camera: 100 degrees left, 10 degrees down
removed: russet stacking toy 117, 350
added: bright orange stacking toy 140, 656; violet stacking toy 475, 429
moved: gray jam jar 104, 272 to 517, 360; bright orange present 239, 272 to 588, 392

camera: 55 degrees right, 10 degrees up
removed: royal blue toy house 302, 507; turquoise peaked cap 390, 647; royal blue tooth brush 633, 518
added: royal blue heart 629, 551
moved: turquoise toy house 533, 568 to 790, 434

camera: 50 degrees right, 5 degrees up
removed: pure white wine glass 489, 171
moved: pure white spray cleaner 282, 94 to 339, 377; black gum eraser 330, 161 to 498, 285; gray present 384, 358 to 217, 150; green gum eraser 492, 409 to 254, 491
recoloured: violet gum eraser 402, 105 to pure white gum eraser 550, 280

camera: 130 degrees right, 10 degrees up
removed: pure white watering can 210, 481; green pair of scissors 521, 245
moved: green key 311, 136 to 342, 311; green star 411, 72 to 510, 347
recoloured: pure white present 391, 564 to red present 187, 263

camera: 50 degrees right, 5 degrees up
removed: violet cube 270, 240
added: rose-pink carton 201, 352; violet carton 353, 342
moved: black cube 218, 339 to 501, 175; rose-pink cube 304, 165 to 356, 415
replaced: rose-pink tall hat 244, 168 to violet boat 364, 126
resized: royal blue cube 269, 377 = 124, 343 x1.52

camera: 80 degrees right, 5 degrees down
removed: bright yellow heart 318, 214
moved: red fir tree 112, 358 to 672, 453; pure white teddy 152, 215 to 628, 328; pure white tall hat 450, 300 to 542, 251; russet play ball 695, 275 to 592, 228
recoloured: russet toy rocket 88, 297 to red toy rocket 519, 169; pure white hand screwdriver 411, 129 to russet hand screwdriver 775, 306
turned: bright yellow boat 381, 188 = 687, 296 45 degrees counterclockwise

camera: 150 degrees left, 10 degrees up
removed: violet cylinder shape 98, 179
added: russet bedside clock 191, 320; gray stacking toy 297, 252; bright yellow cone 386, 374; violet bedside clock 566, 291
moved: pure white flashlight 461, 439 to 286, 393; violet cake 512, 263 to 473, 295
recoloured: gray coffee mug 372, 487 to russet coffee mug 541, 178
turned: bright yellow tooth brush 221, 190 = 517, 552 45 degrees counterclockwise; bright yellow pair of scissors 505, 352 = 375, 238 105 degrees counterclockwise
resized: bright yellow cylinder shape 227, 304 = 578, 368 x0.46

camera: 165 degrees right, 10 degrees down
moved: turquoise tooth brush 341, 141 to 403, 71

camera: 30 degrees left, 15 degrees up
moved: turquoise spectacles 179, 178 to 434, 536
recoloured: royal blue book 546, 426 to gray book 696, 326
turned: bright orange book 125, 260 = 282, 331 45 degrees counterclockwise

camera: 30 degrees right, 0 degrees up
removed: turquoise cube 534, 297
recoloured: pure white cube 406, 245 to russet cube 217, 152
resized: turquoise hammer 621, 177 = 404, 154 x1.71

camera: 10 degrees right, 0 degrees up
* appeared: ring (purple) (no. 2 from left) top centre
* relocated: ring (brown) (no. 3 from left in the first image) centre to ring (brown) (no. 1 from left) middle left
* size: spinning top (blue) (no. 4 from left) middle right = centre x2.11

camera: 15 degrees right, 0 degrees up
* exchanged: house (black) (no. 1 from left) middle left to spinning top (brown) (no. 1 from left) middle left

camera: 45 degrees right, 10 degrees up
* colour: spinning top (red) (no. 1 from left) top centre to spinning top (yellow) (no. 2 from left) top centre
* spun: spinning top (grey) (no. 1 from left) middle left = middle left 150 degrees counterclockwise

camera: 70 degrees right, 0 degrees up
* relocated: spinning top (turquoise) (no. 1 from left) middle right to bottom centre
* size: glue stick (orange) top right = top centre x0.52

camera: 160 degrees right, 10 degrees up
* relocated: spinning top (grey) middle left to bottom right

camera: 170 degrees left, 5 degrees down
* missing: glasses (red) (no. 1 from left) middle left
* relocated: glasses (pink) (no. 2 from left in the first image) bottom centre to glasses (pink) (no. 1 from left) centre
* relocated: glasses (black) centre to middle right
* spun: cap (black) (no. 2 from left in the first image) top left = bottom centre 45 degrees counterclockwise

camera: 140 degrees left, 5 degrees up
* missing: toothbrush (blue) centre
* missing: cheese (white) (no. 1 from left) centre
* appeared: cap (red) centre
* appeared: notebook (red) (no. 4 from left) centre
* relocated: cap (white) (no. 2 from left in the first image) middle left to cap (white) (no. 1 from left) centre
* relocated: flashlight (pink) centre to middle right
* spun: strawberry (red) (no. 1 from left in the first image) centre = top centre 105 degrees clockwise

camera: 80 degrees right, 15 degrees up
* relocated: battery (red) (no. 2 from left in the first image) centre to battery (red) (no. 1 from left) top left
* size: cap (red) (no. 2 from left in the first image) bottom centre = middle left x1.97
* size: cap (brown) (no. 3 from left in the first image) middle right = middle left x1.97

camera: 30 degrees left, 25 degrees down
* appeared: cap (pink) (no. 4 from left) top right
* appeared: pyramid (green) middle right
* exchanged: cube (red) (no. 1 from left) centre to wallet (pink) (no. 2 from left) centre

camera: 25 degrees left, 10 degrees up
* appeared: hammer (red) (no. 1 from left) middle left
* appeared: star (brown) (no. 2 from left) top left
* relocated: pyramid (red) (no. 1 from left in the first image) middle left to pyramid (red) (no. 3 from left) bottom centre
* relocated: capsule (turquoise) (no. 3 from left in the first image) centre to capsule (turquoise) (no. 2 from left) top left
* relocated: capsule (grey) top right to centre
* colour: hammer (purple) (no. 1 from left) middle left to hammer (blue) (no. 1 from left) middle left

####

◆ **Task brief**:
Line by line, repeat the material precisely.

◆ **Answer to the problem**:
camera: 100 degrees left, 10 degrees down
removed: russet stacking toy 117, 350
added: bright orange stacking toy 140, 656; violet stacking toy 475, 429
moved: gray jam jar 104, 272 to 517, 360; bright orange present 239, 272 to 588, 392

camera: 55 degrees right, 10 degrees up
removed: royal blue toy house 302, 507; turquoise peaked cap 390, 647; royal blue tooth brush 633, 518
added: royal blue heart 629, 551
moved: turquoise toy house 533, 568 to 790, 434

camera: 50 degrees right, 5 degrees up
removed: pure white wine glass 489, 171
moved: pure white spray cleaner 282, 94 to 339, 377; black gum eraser 330, 161 to 498, 285; gray present 384, 358 to 217, 150; green gum eraser 492, 409 to 254, 491
recoloured: violet gum eraser 402, 105 to pure white gum eraser 550, 280

camera: 130 degrees right, 10 degrees up
removed: pure white watering can 210, 481; green pair of scissors 521, 245
moved: green key 311, 136 to 342, 311; green star 411, 72 to 510, 347
recoloured: pure white present 391, 564 to red present 187, 263

camera: 50 degrees right, 5 degrees up
removed: violet cube 270, 240
added: rose-pink carton 201, 352; violet carton 353, 342
moved: black cube 218, 339 to 501, 175; rose-pink cube 304, 165 to 356, 415
replaced: rose-pink tall hat 244, 168 to violet boat 364, 126
resized: royal blue cube 269, 377 = 124, 343 x1.52

camera: 80 degrees right, 5 degrees down
removed: bright yellow heart 318, 214
moved: red fir tree 112, 358 to 672, 453; pure white teddy 152, 215 to 628, 328; pure white tall hat 450, 300 to 542, 251; russet play ball 695, 275 to 592, 228
recoloured: russet toy rocket 88, 297 to red toy rocket 519, 169; pure white hand screwdriver 411, 129 to russet hand screwdriver 775, 306
turned: bright yellow boat 381, 188 = 687, 296 45 degrees counterclockwise

camera: 150 degrees left, 10 degrees up
removed: violet cylinder shape 98, 179
added: russet bedside clock 191, 320; gray stacking toy 297, 252; bright yellow cone 386, 374; violet bedside clock 566, 291
moved: pure white flashlight 461, 439 to 286, 393; violet cake 512, 263 to 473, 295
recoloured: gray coffee mug 372, 487 to russet coffee mug 541, 178
turned: bright yellow tooth brush 221, 190 = 517, 552 45 degrees counterclockwise; bright yellow pair of scissors 505, 352 = 375, 238 105 degrees counterclockwise
resized: bright yellow cylinder shape 227, 304 = 578, 368 x0.46

camera: 165 degrees right, 10 degrees down
moved: turquoise tooth brush 341, 141 to 403, 71

camera: 30 degrees left, 15 degrees up
moved: turquoise spectacles 179, 178 to 434, 536
recoloured: royal blue book 546, 426 to gray book 696, 326
turned: bright orange book 125, 260 = 282, 331 45 degrees counterclockwise

camera: 30 degrees right, 0 degrees up
removed: turquoise cube 534, 297
recoloured: pure white cube 406, 245 to russet cube 217, 152
resized: turquoise hammer 621, 177 = 404, 154 x1.71

camera: 10 degrees right, 0 degrees up
* appeared: ring (purple) (no. 2 from left) top centre
* relocated: ring (brown) (no. 3 from left in the first image) centre to ring (brown) (no. 1 from left) middle left
* size: spinning top (blue) (no. 4 from left) middle right = centre x2.11

camera: 15 degrees right, 0 degrees up
* exchanged: house (black) (no. 1 from left) middle left to spinning top (brown) (no. 1 from left) middle left

camera: 45 degrees right, 10 degrees up
* colour: spinning top (red) (no. 1 from left) top centre to spinning top (yellow) (no. 2 from left) top centre
* spun: spinning top (grey) (no. 1 from left) middle left = middle left 150 degrees counterclockwise

camera: 70 degrees right, 0 degrees up
* relocated: spinning top (turquoise) (no. 1 from left) middle right to bottom centre
* size: glue stick (orange) top right = top centre x0.52

camera: 160 degrees right, 10 degrees up
* relocated: spinning top (grey) middle left to bottom right

camera: 170 degrees left, 5 degrees down
* missing: glasses (red) (no. 1 from left) middle left
* relocated: glasses (pink) (no. 2 from left in the first image) bottom centre to glasses (pink) (no. 1 from left) centre
* relocated: glasses (black) centre to middle right
* spun: cap (black) (no. 2 from left in the first image) top left = bottom centre 45 degrees counterclockwise

camera: 140 degrees left, 5 degrees up
* missing: toothbrush (blue) centre
* missing: cheese (white) (no. 1 from left) centre
* appeared: cap (red) centre
* appeared: notebook (red) (no. 4 from left) centre
* relocated: cap (white) (no. 2 from left in the first image) middle left to cap (white) (no. 1 from left) centre
* relocated: flashlight (pink) centre to middle right
* spun: strawberry (red) (no. 1 from left in the first image) centre = top centre 105 degrees clockwise

camera: 80 degrees right, 15 degrees up
* relocated: battery (red) (no. 2 from left in the first image) centre to battery (red) (no. 1 from left) top left
* size: cap (red) (no. 2 from left in the first image) bottom centre = middle left x1.97
* size: cap (brown) (no. 3 from left in the first image) middle right = middle left x1.97

camera: 30 degrees left, 25 degrees down
* appeared: cap (pink) (no. 4 from left) top right
* appeared: pyramid (green) middle right
* exchanged: cube (red) (no. 1 from left) centre to wallet (pink) (no. 2 from left) centre

camera: 25 degrees left, 10 degrees up
* appeared: hammer (red) (no. 1 from left) middle left
* appeared: star (brown) (no. 2 from left) top left
* relocated: pyramid (red) (no. 1 from left in the first image) middle left to pyramid (red) (no. 3 from left) bottom centre
* relocated: capsule (turquoise) (no. 3 from left in the first image) centre to capsule (turquoise) (no. 2 from left) top left
* relocated: capsule (grey) top right to centre
* colour: hammer (purple) (no. 1 from left) middle left to hammer (blue) (no. 1 from left) middle left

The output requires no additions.